#### [INSTRUCTIONS TO FOLLOW]
Exactly as written, copy the lines that run from the start of the data below to the line containing "pink cutting board", both ends included.

[Before-and-after object listings]
- - - - - - -
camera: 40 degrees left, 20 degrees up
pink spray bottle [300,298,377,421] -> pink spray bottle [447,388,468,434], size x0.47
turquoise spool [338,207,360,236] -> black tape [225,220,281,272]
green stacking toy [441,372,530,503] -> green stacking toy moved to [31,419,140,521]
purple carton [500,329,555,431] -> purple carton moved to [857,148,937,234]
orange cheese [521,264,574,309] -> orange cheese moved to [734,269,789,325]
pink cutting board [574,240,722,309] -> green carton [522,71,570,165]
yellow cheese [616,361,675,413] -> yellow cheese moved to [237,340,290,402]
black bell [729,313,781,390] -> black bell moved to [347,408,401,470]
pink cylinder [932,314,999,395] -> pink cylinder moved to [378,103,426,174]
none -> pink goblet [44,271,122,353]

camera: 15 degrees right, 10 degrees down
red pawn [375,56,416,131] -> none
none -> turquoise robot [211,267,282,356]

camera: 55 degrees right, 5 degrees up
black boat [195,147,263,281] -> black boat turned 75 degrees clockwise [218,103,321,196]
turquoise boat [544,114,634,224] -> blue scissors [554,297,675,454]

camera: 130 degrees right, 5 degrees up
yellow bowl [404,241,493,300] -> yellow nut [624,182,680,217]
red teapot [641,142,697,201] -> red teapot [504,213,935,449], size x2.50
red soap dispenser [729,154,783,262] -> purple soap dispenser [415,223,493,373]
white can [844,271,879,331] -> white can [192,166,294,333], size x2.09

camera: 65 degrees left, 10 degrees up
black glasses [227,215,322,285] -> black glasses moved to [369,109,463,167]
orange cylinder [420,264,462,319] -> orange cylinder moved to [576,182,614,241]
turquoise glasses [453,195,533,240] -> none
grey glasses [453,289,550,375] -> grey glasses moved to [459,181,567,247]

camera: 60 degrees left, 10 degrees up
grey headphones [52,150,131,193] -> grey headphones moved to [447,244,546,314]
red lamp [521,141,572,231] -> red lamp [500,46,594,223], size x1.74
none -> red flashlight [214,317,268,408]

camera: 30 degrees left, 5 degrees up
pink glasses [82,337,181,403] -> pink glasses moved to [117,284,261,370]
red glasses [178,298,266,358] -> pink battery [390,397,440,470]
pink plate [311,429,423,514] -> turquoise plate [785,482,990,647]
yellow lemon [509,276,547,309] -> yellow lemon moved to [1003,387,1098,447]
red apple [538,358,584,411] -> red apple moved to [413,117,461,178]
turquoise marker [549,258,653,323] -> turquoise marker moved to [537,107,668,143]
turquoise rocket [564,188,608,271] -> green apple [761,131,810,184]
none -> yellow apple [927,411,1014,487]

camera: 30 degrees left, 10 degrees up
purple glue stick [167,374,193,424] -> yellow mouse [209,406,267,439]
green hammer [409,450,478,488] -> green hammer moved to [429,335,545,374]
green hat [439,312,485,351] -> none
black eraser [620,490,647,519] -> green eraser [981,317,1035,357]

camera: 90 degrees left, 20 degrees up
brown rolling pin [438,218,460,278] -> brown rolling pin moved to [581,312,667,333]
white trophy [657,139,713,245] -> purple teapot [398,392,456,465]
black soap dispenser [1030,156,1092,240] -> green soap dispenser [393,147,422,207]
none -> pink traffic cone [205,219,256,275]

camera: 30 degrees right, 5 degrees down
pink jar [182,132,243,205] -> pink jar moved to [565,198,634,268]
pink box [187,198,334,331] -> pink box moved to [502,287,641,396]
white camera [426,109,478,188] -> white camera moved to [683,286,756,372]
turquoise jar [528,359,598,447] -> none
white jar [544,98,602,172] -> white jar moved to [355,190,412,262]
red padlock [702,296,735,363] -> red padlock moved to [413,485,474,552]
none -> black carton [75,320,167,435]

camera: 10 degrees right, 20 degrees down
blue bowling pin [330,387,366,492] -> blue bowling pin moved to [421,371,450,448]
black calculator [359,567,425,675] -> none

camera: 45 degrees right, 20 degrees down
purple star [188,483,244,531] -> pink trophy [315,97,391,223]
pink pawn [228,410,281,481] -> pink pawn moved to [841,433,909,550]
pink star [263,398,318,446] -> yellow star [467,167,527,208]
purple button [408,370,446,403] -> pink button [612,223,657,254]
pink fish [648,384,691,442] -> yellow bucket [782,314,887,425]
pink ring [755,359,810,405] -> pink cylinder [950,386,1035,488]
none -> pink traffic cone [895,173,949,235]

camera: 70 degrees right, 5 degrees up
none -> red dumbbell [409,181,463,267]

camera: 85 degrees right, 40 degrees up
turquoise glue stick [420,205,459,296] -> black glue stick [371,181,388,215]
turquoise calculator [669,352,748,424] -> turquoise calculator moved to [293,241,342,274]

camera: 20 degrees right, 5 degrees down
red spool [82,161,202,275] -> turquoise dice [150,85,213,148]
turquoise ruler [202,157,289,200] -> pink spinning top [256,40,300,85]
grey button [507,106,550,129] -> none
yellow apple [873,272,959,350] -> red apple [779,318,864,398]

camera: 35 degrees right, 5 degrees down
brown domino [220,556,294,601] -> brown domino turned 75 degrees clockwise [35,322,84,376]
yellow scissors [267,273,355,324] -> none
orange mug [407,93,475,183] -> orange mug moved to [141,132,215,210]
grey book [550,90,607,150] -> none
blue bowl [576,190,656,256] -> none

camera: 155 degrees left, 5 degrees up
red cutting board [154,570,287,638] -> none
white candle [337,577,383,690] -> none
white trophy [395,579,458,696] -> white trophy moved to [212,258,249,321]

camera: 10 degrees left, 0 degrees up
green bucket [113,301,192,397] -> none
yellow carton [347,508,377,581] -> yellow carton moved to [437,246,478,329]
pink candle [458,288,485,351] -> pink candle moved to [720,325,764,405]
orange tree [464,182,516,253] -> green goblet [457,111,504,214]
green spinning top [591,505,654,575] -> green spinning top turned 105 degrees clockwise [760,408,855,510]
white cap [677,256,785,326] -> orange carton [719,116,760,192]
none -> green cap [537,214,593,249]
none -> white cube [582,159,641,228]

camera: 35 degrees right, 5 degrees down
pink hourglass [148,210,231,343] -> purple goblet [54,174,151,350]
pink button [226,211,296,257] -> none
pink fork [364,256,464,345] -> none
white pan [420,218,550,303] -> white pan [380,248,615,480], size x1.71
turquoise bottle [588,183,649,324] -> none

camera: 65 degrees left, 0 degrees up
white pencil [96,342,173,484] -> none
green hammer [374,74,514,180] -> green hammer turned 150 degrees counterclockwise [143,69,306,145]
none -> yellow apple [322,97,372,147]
- - - - - - -
#### [SOLUTION FOR THIS TASK]
camera: 40 degrees left, 20 degrees up
pink spray bottle [300,298,377,421] -> pink spray bottle [447,388,468,434], size x0.47
turquoise spool [338,207,360,236] -> black tape [225,220,281,272]
green stacking toy [441,372,530,503] -> green stacking toy moved to [31,419,140,521]
purple carton [500,329,555,431] -> purple carton moved to [857,148,937,234]
orange cheese [521,264,574,309] -> orange cheese moved to [734,269,789,325]
pink cutting board [574,240,722,309] -> green carton [522,71,570,165]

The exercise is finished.